▶ **What to produce**: Within the data that follows, set down exactly the lines from the one containing "(436, 205) = (297, 92): yellow" through the one containing "(501, 395) = (596, 204): black", both ends included.

▶ **Supplied data**:
■ ■ ■ ■

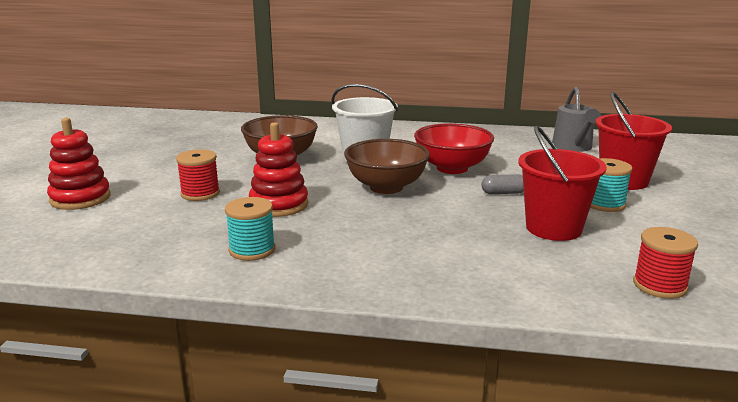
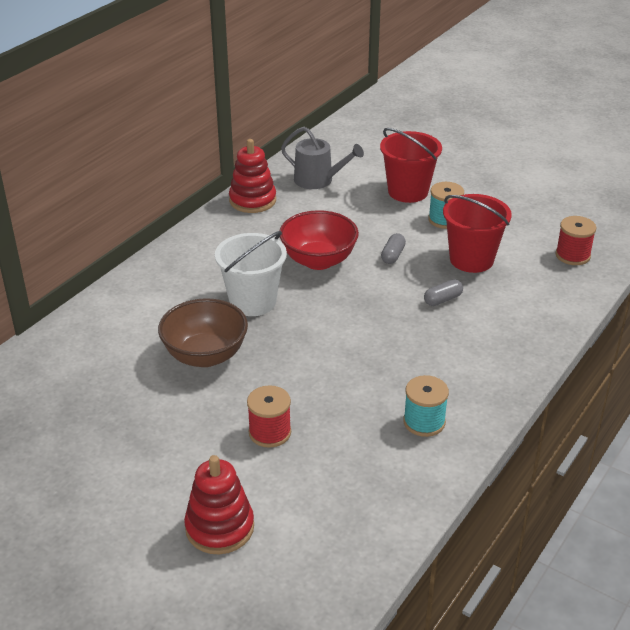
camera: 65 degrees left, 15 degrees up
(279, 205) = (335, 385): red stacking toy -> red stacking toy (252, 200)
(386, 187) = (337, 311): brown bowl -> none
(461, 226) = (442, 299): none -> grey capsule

■ ■ ■ ■

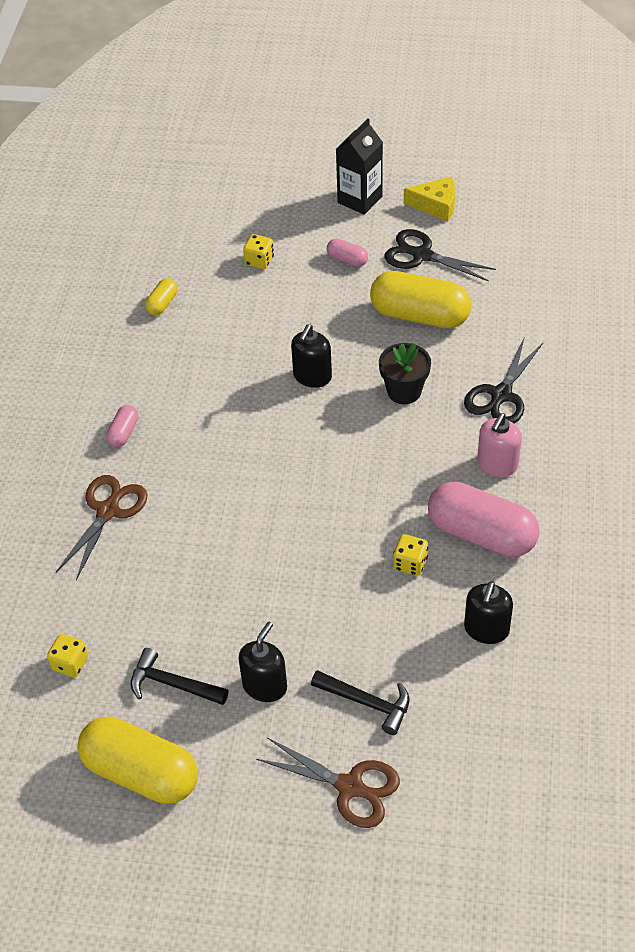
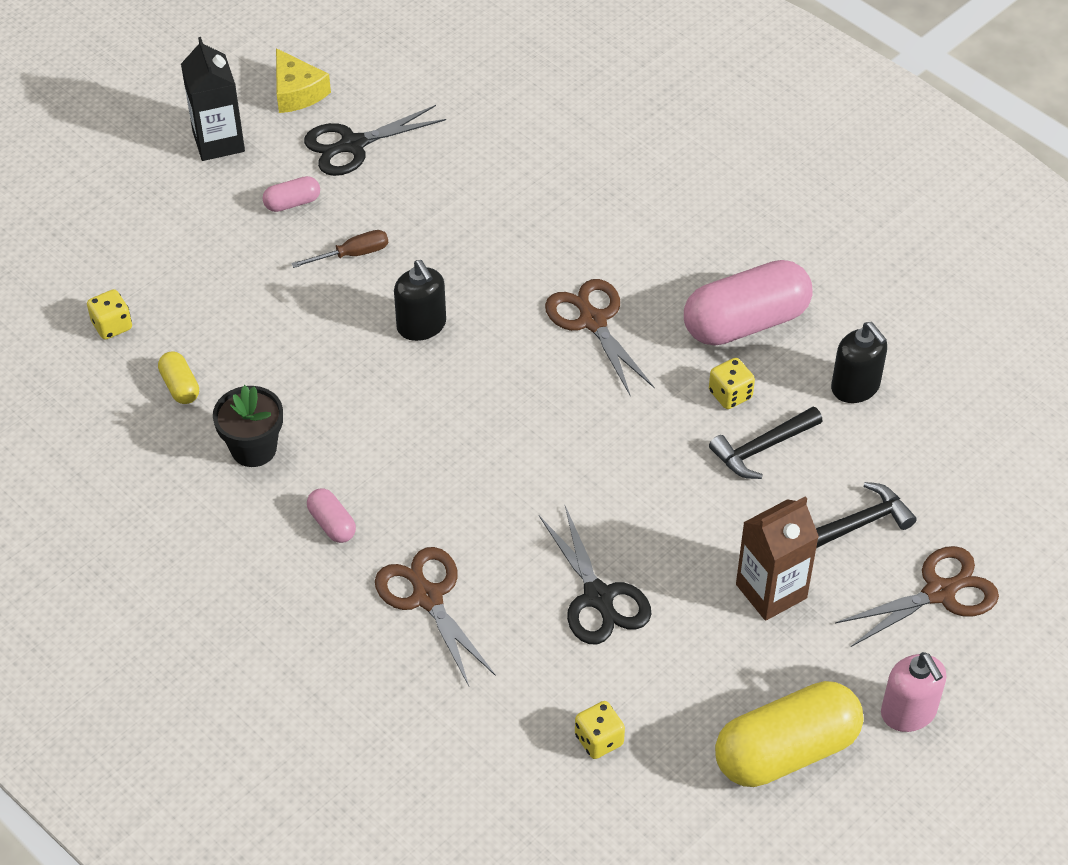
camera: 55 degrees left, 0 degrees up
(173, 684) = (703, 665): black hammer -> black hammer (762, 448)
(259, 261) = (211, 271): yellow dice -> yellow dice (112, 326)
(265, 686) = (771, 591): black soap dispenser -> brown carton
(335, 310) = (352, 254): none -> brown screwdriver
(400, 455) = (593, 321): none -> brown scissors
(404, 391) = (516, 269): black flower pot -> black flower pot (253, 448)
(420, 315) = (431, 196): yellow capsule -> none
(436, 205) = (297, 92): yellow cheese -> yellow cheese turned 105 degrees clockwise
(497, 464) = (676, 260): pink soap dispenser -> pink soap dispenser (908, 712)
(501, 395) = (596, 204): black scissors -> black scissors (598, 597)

■ ■ ■ ■

▶ **Exercise result**:
(436, 205) = (297, 92): yellow cheese -> yellow cheese turned 105 degrees clockwise
(497, 464) = (676, 260): pink soap dispenser -> pink soap dispenser (908, 712)
(501, 395) = (596, 204): black scissors -> black scissors (598, 597)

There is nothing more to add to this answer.